Aim of the task:
Copy out word for word the rows below, starting at the row that contains "pink arrow: moved 7 px right" and ending with the row that contains "blue L-shape: moved 2 px left, 8 px up". Include both of those rows.

Dataset:
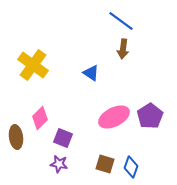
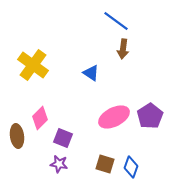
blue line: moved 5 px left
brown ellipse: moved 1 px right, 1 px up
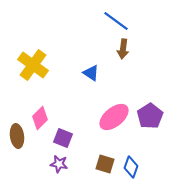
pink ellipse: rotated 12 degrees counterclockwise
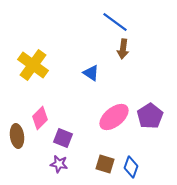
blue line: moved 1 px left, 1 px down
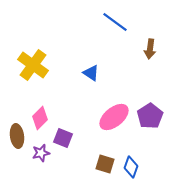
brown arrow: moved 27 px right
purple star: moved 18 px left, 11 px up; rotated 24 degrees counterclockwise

* * *

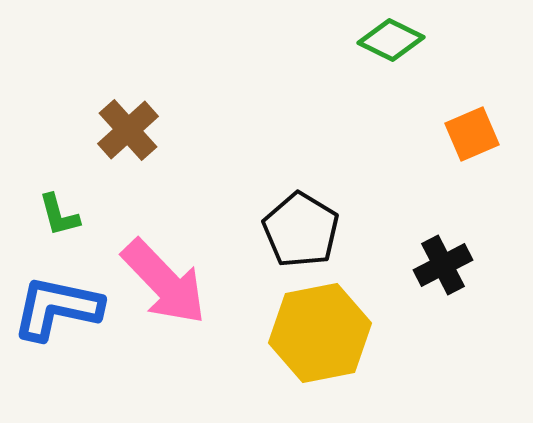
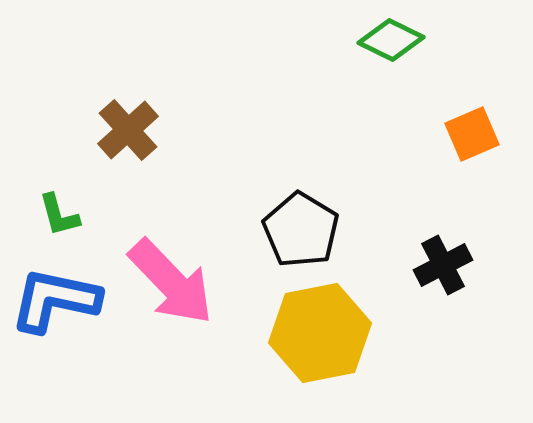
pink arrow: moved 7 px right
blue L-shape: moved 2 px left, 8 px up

==

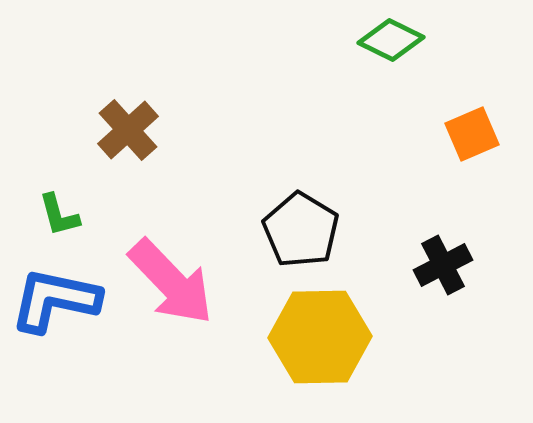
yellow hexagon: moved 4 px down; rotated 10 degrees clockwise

Written solution:
pink arrow: moved 7 px right
blue L-shape: moved 2 px left, 8 px up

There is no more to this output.